### Dataset
------------
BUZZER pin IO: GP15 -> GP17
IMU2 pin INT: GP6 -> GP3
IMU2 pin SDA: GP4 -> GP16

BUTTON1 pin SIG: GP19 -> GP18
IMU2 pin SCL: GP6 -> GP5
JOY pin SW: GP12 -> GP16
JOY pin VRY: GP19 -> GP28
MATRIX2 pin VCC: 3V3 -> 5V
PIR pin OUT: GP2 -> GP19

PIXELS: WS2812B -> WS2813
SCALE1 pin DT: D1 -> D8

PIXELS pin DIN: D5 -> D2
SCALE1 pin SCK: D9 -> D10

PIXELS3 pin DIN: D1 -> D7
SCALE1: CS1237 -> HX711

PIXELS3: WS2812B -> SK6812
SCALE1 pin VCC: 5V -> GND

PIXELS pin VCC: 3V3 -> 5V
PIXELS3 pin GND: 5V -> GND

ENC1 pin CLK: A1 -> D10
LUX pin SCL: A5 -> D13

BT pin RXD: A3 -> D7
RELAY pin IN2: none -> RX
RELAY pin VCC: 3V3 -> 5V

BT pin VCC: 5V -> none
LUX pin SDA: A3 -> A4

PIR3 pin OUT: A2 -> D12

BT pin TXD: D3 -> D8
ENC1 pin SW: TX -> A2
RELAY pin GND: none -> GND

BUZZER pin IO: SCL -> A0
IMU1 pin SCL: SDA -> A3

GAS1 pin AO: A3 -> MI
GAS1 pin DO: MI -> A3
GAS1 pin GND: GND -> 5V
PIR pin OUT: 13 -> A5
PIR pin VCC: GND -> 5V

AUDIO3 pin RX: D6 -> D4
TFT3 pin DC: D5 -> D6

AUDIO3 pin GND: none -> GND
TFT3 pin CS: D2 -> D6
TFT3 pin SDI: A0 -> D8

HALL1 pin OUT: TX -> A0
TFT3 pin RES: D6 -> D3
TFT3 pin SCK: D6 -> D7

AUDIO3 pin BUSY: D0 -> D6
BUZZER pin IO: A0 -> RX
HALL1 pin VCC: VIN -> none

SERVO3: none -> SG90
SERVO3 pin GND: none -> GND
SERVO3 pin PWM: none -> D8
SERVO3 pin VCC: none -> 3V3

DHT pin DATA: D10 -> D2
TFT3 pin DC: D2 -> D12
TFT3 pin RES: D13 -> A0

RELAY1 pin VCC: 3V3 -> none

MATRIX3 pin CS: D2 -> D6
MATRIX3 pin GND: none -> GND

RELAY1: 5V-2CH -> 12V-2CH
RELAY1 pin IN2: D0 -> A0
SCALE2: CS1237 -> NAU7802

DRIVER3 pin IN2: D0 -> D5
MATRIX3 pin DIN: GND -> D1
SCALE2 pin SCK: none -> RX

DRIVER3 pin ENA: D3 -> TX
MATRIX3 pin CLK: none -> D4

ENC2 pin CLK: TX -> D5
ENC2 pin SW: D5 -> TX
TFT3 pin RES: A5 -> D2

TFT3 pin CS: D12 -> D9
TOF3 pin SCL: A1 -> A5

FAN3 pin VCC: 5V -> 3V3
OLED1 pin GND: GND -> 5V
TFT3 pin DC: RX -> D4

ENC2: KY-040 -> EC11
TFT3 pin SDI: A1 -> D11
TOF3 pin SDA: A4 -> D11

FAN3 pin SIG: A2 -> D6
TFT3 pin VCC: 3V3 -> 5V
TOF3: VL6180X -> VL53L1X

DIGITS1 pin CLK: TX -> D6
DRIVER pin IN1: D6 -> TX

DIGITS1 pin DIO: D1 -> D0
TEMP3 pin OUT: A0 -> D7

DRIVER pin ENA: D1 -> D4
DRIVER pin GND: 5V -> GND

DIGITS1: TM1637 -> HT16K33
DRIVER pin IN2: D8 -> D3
------------
### Task to carry out
Each line in the listing above that includes "BUZZER" is to be copied.

### Solution to the problem
BUZZER pin IO: GP15 -> GP17
BUZZER pin IO: SCL -> A0
BUZZER pin IO: A0 -> RX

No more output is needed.